Revision tracking records:
▶

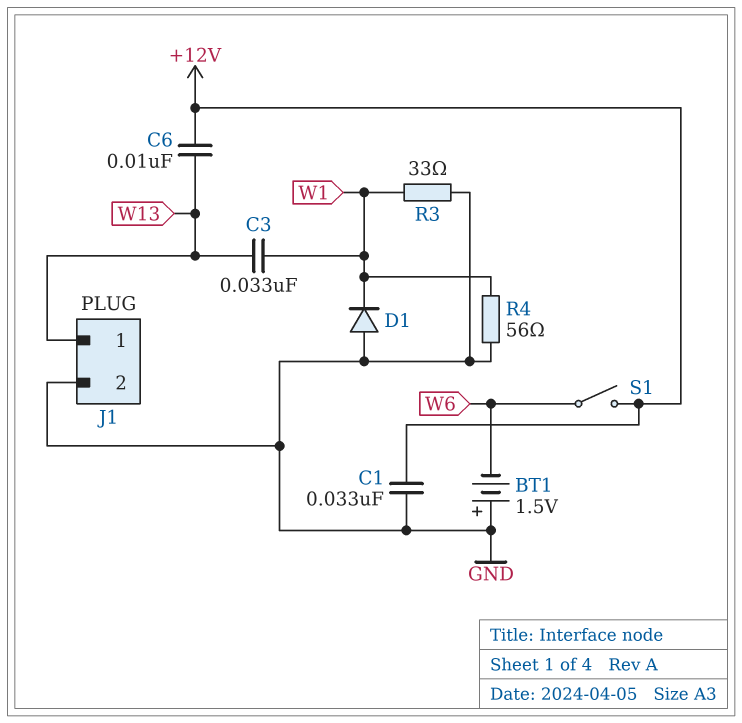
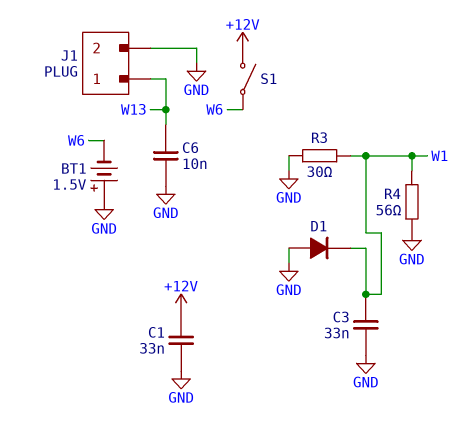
C3: 33nF (W1, W13) -> 33nF (GND, W1)
C6: 10nF (+12V, W13) -> 10nF (GND, W13)
R3: 33 (GND, W1) -> 30 (GND, W1)

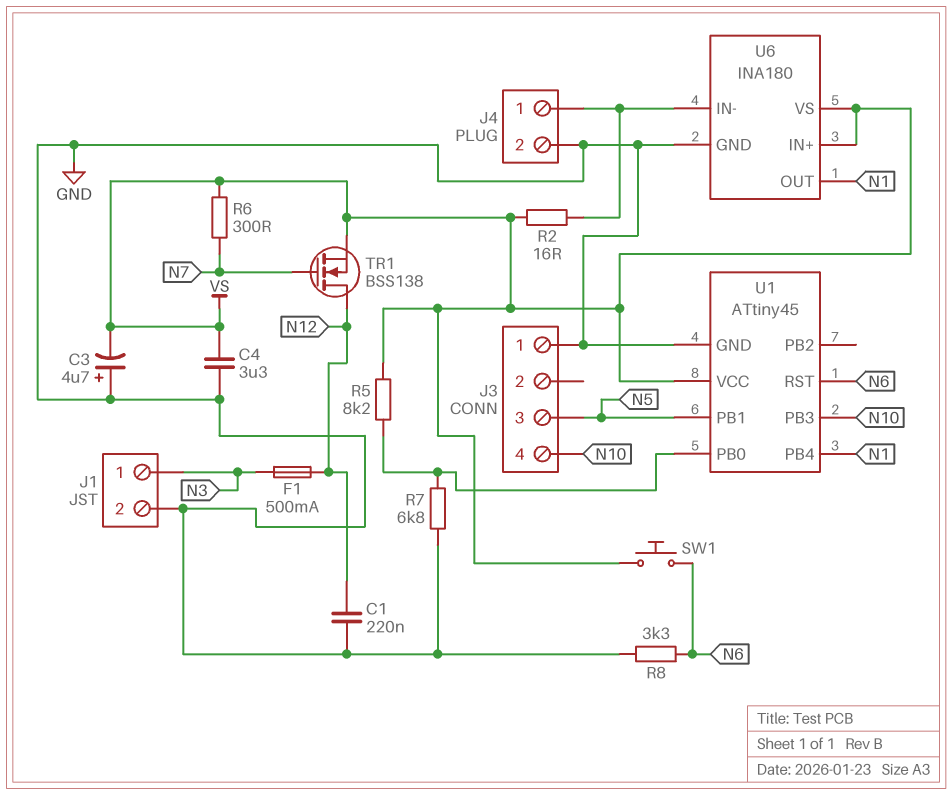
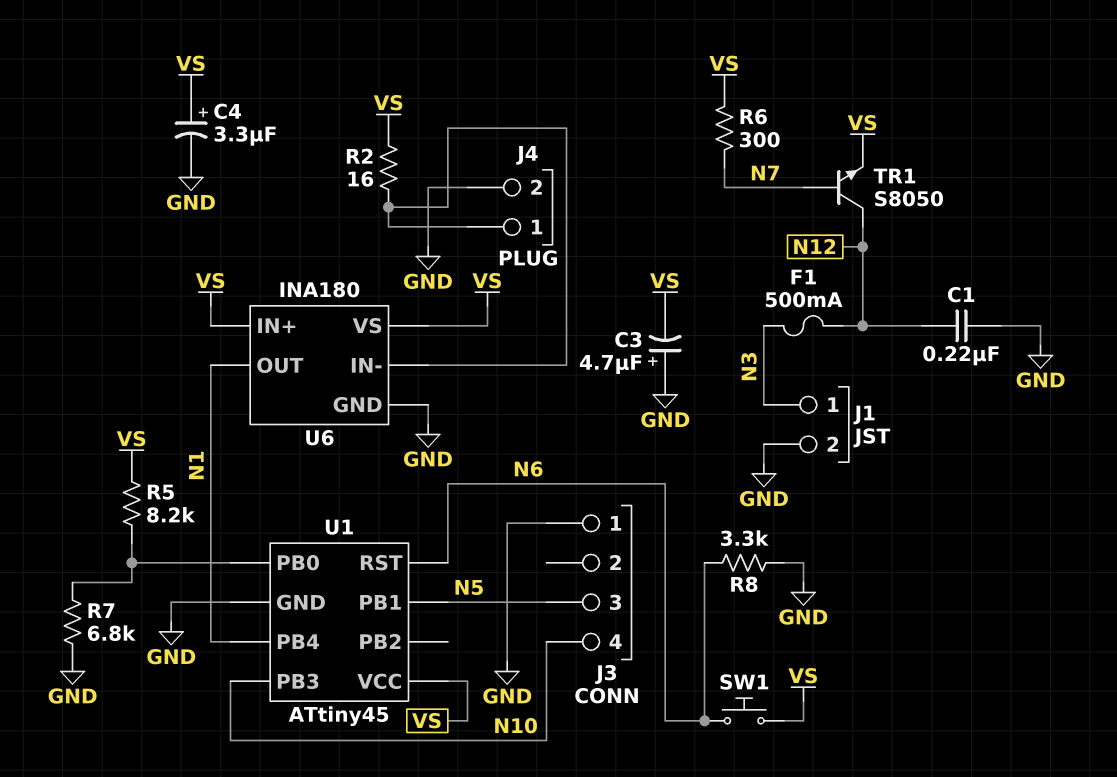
C4: 3.3uF (GND, VS) -> 3.3uF (plus VS, minus GND)
TR1: NMOS BSS138 (G N7, D N12, S VS) -> NPN S8050 (B N7, C N12, E VS)

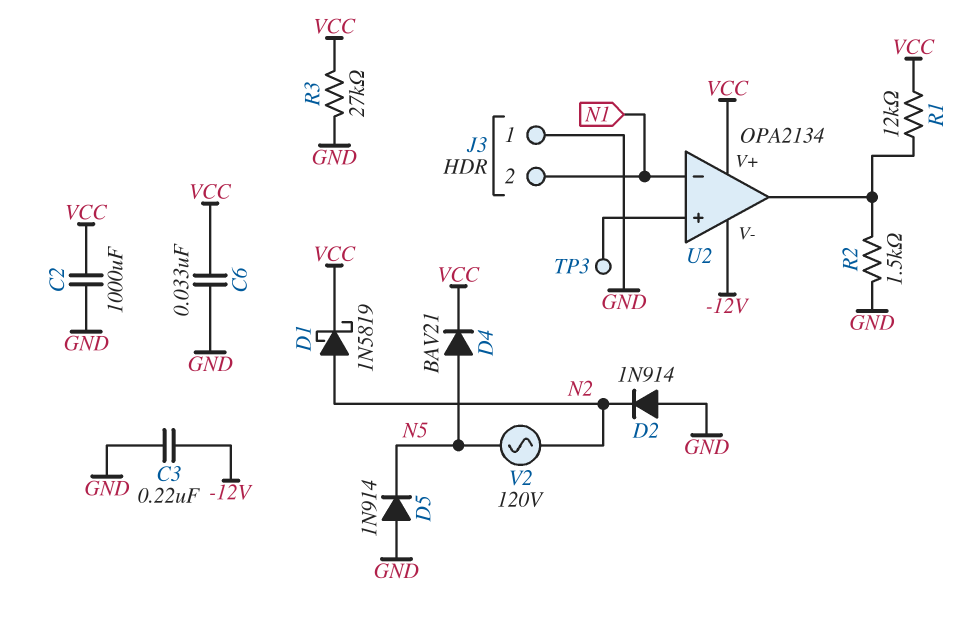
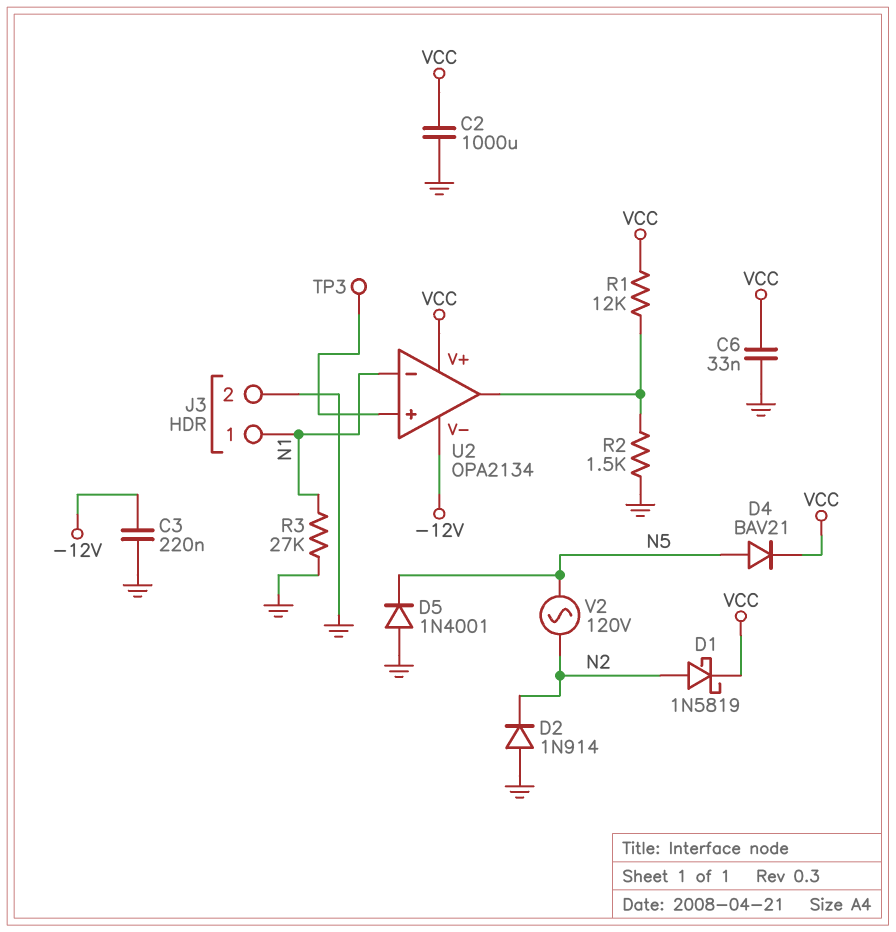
D5: diode 1N914 (A GND, K N5) -> diode 1N4001 (A GND, K N5)
J3 pin 1: GND -> N1
J3 pin 2: N1 -> GND
R3: 27k (GND, VCC) -> 27k (GND, N1)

◀

WHAT IS EXPECTED: Your reply should repeat the entries above exactly, leaving the pictures out.

ANSWER:
C3: 33nF (W1, W13) -> 33nF (GND, W1)
C6: 10nF (+12V, W13) -> 10nF (GND, W13)
R3: 33 (GND, W1) -> 30 (GND, W1)

C4: 3.3uF (GND, VS) -> 3.3uF (plus VS, minus GND)
TR1: NMOS BSS138 (G N7, D N12, S VS) -> NPN S8050 (B N7, C N12, E VS)

D5: diode 1N914 (A GND, K N5) -> diode 1N4001 (A GND, K N5)
J3 pin 1: GND -> N1
J3 pin 2: N1 -> GND
R3: 27k (GND, VCC) -> 27k (GND, N1)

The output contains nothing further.